● **SET TASK**: Please copy the lines of the listing below, from the line containing "Dryer [756, 402]" through the line containing "clinometer [671, 532]", with both of those lines included.

[BEGIN DATA SECTION]

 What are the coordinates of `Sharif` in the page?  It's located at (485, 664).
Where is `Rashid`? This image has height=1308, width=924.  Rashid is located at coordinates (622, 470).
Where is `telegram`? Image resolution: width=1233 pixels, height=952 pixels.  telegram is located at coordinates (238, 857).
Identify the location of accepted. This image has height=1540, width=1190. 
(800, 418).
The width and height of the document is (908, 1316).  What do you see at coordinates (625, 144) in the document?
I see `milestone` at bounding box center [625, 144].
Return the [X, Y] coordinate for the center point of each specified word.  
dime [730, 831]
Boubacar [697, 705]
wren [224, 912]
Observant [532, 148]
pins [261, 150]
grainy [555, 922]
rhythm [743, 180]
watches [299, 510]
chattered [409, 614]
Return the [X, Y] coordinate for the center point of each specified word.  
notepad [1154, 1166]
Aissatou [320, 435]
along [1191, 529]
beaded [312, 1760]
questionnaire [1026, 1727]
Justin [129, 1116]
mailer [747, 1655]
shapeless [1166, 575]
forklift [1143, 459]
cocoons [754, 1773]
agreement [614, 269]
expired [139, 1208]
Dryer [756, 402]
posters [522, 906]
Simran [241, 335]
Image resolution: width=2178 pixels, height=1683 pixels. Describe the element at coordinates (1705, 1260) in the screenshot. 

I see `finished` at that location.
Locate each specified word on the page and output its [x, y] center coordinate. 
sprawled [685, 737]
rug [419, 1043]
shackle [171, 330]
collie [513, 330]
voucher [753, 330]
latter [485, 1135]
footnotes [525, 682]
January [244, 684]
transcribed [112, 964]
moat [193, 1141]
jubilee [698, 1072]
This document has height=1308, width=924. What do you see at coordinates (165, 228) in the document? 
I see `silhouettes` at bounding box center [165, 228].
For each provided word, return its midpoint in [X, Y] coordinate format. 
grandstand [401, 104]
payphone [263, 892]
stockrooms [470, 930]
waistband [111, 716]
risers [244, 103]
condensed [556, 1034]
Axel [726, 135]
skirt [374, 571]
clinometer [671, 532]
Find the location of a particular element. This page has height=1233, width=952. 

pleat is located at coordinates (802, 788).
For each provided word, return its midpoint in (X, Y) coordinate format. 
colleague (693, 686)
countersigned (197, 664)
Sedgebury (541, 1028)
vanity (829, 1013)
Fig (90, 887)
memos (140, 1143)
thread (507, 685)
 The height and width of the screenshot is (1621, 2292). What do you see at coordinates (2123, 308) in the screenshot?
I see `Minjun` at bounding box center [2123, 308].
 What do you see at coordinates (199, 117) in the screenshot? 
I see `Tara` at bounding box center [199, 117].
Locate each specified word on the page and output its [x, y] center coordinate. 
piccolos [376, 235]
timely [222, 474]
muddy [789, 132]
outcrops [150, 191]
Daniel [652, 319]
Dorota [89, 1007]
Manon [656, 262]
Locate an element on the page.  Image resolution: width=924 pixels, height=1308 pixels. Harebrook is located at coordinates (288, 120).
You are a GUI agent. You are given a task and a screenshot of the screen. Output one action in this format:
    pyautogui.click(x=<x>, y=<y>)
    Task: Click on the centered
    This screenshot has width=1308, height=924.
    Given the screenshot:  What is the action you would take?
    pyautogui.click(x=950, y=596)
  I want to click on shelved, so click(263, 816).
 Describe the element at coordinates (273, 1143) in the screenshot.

[END DATA SECTION]

● **ANSWER FOR THIS EXERCISE**:
Dryer [756, 402]
posters [522, 906]
Simran [241, 335]
Image resolution: width=2178 pixels, height=1683 pixels. Describe the element at coordinates (1705, 1260) in the screenshot. 

I see `finished` at that location.
Locate each specified word on the page and output its [x, y] center coordinate. 
sprawled [685, 737]
rug [419, 1043]
shackle [171, 330]
collie [513, 330]
voucher [753, 330]
latter [485, 1135]
footnotes [525, 682]
January [244, 684]
transcribed [112, 964]
moat [193, 1141]
jubilee [698, 1072]
This document has height=1308, width=924. What do you see at coordinates (165, 228) in the document? 
I see `silhouettes` at bounding box center [165, 228].
For each provided word, return its midpoint in [X, Y] coordinate format. 
grandstand [401, 104]
payphone [263, 892]
stockrooms [470, 930]
waistband [111, 716]
risers [244, 103]
condensed [556, 1034]
Axel [726, 135]
skirt [374, 571]
clinometer [671, 532]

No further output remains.